Exercise:
Only the lines from the start of the entries through the line with "tan brick C9 level 2 -> cyan brick C9 level 2" should be returned, each exactly as it stands, and no pictures.

+++ Records for the task +++

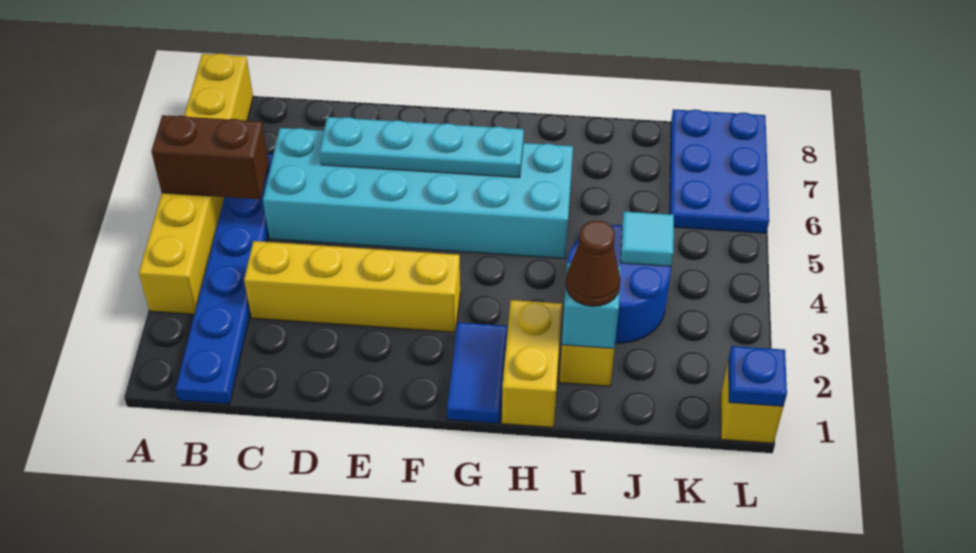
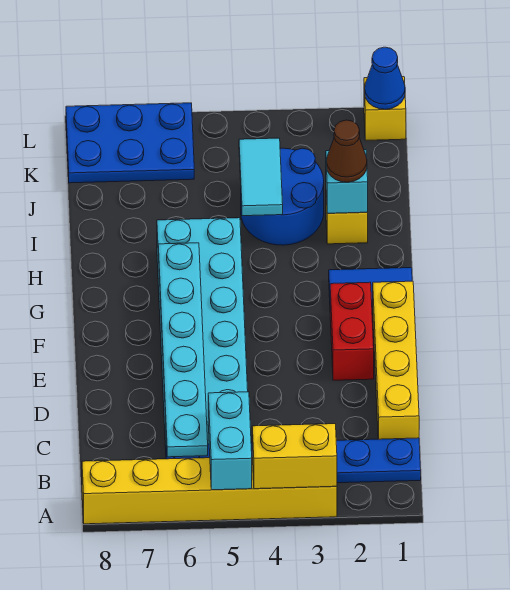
brown brick A5:B5 level 2 -> cyan brick A5:B5 level 2
yellow brick C3:F3 level 1 -> yellow brick C1:F1 level 1
cyan plate D6:G6 level 2 -> cyan plate B6:G6 level 2
none -> red brick E2:F2 level 1
yellow brick H1:H2 level 1 -> yellow brick A3:A4 level 2
cyan tile J4 level 2 -> cyan tile I4:J4 level 2
blue plate L1 level 2 -> blue cone L1 level 2

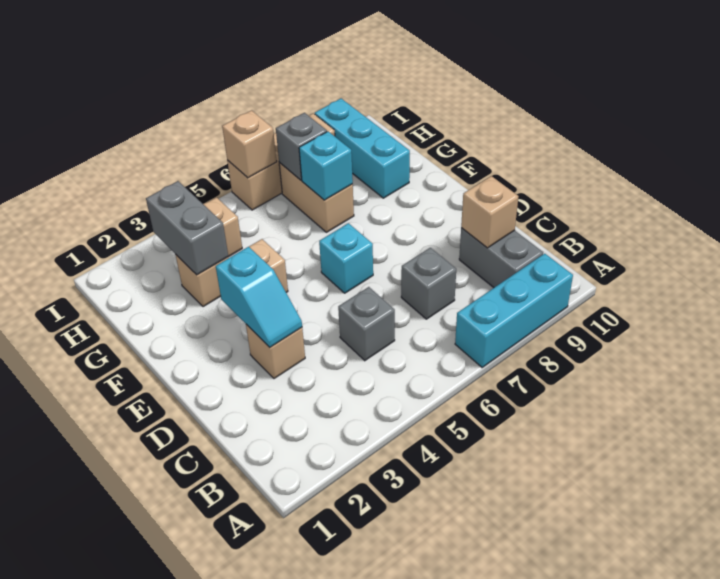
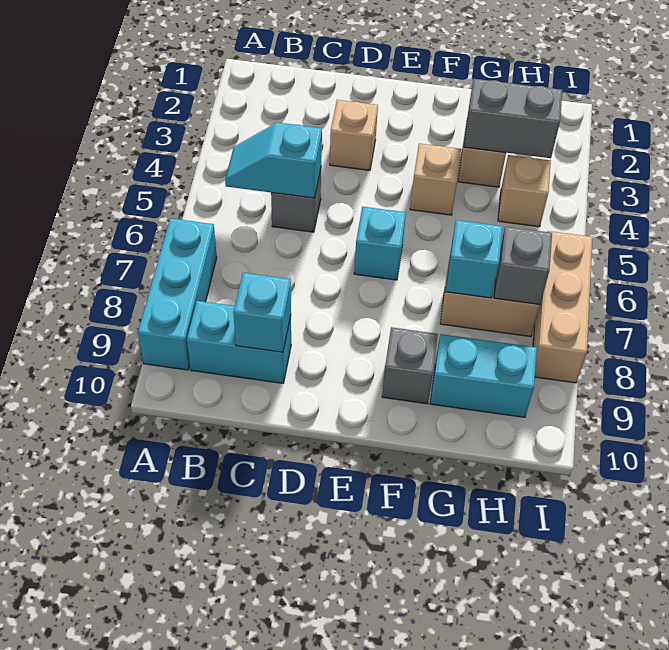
grey brick B9:C9 level 1 -> cyan brick B9:C9 level 1
grey brick C7 level 1 -> grey brick F9 level 1
tan brick C9 level 2 -> cyan brick C9 level 2
cyan slope D3:E3 level 2 top E -> cyan slope B5:C5 level 2 top C
cyan brick G9:I9 level 1 -> cyan brick G9:H9 level 1
tan brick I6 level 2 -> none

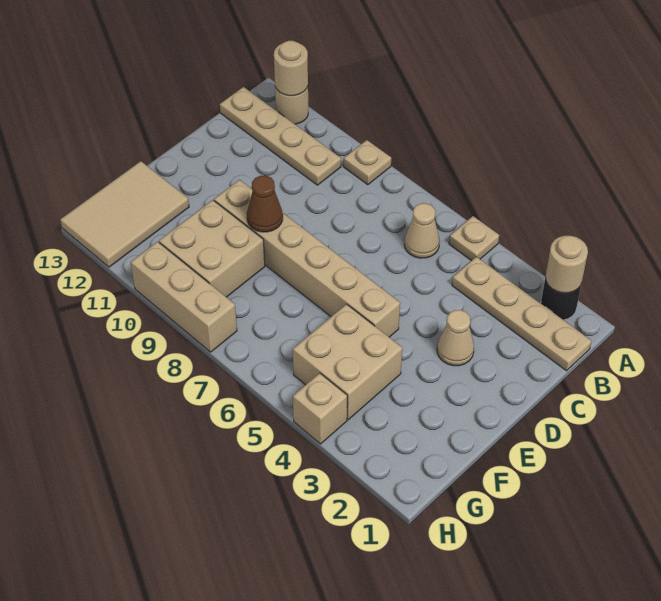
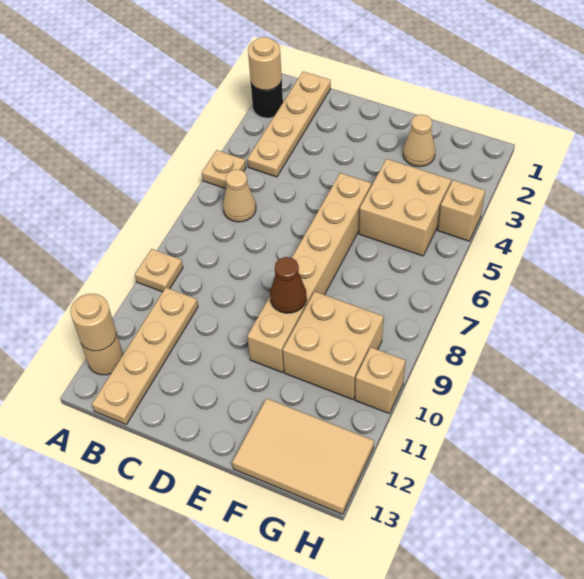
tan cone D3 level 1 -> tan cone F2 level 1
tan brick H8:H10 level 1 -> tan brick H10 level 1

+++

Response area:
brown brick A5:B5 level 2 -> cyan brick A5:B5 level 2
yellow brick C3:F3 level 1 -> yellow brick C1:F1 level 1
cyan plate D6:G6 level 2 -> cyan plate B6:G6 level 2
none -> red brick E2:F2 level 1
yellow brick H1:H2 level 1 -> yellow brick A3:A4 level 2
cyan tile J4 level 2 -> cyan tile I4:J4 level 2
blue plate L1 level 2 -> blue cone L1 level 2

grey brick B9:C9 level 1 -> cyan brick B9:C9 level 1
grey brick C7 level 1 -> grey brick F9 level 1
tan brick C9 level 2 -> cyan brick C9 level 2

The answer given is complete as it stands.